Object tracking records
════════════════════

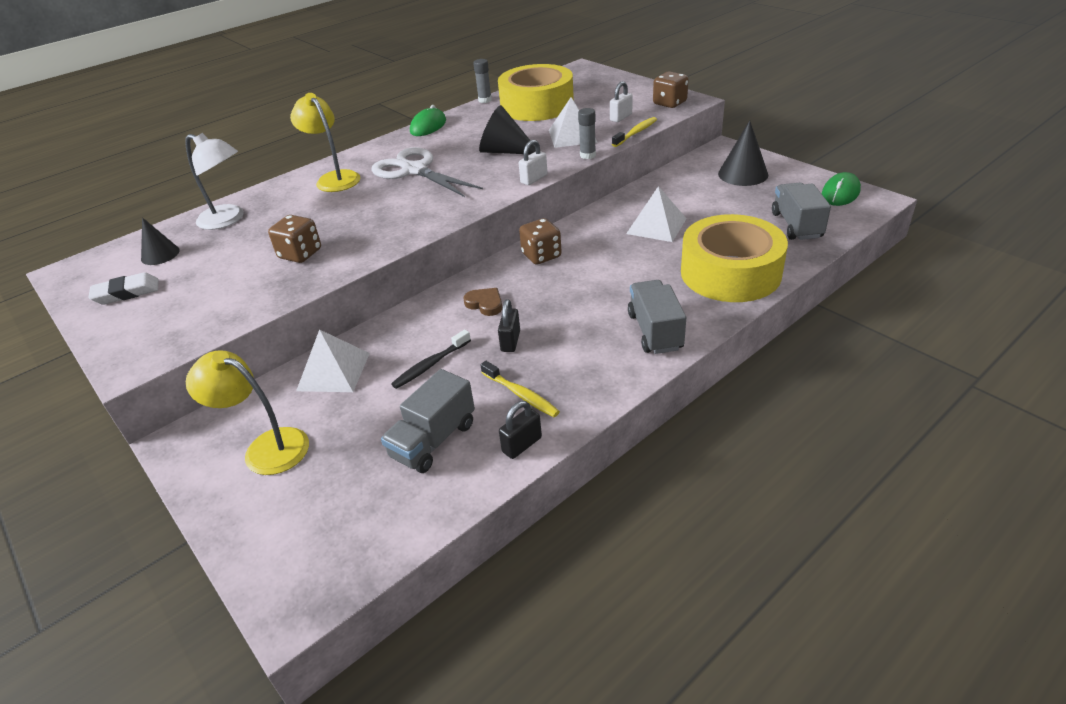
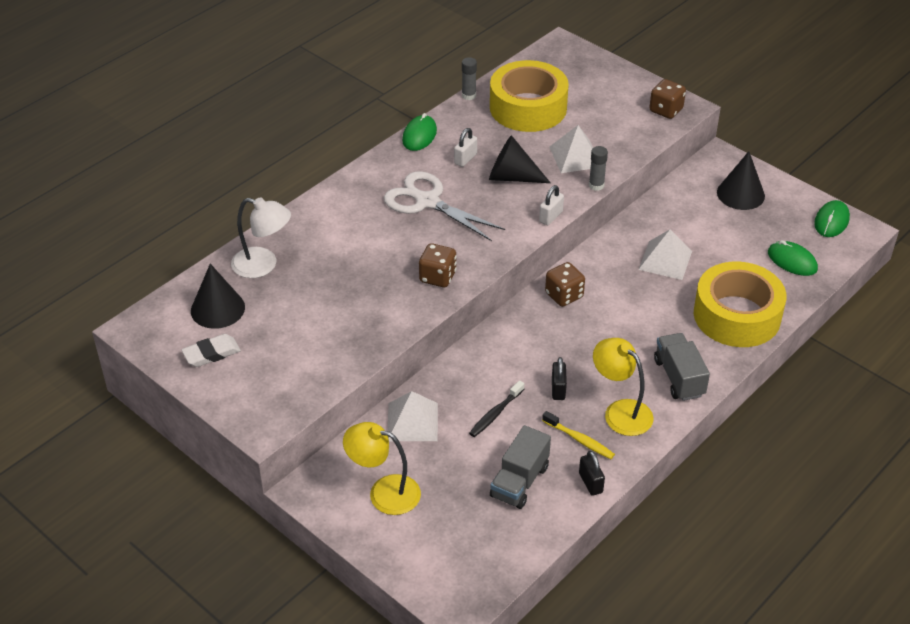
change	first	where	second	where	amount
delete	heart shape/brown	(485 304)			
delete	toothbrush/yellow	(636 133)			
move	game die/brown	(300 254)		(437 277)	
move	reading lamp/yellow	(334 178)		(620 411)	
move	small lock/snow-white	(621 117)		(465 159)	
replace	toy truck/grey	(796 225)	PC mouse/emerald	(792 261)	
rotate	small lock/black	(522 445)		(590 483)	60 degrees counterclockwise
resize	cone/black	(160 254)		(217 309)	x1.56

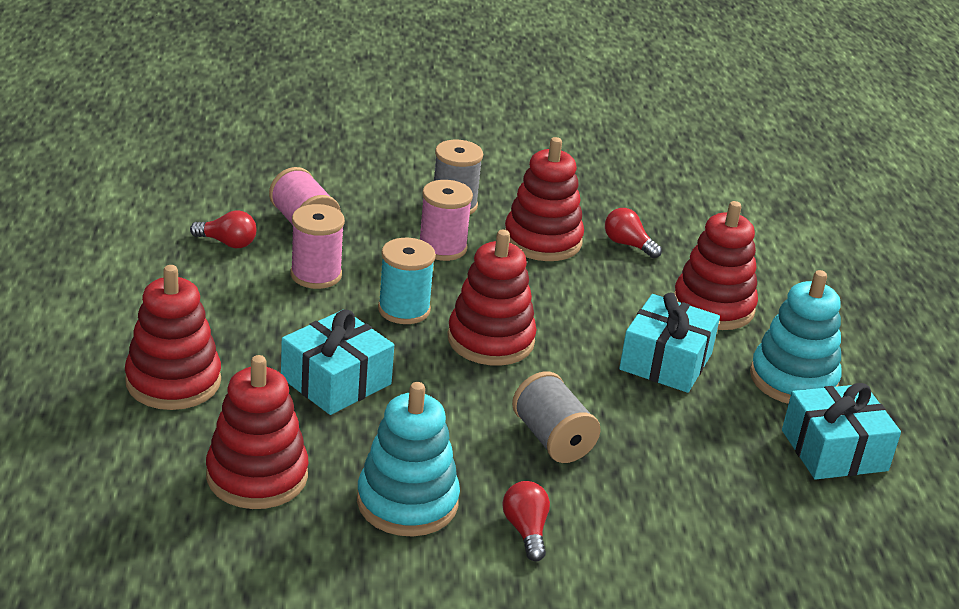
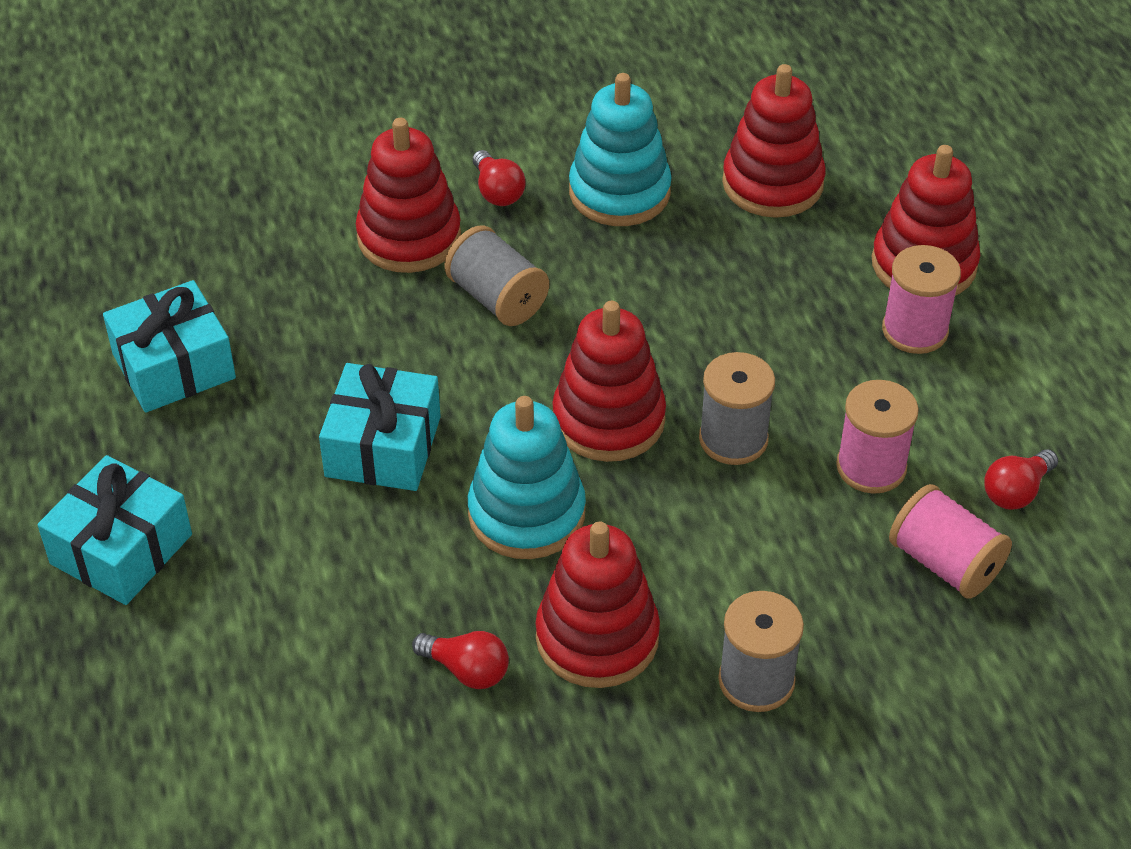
change	first	where	second	where	amount
move	present/turquoise	(336 381)		(121 549)	
move	spool/rose-pink	(442 248)		(915 330)	
move	stacking rings/red	(713 307)		(409 237)	
move	stacking rings/turquoise	(793 379)		(526 514)	
recolor	spool/turquoise	(404 310)	spool/grey	(733 439)	
rotate	lightbulb/red	(227 243)		(1016 491)	45 degrees counterclockwise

════════════════════

Your assignment – Among the lines above, find those holding "small" and copy each one.

Exercise result –
move	small lock/snow-white	(621 117)		(465 159)	
rotate	small lock/black	(522 445)		(590 483)	60 degrees counterclockwise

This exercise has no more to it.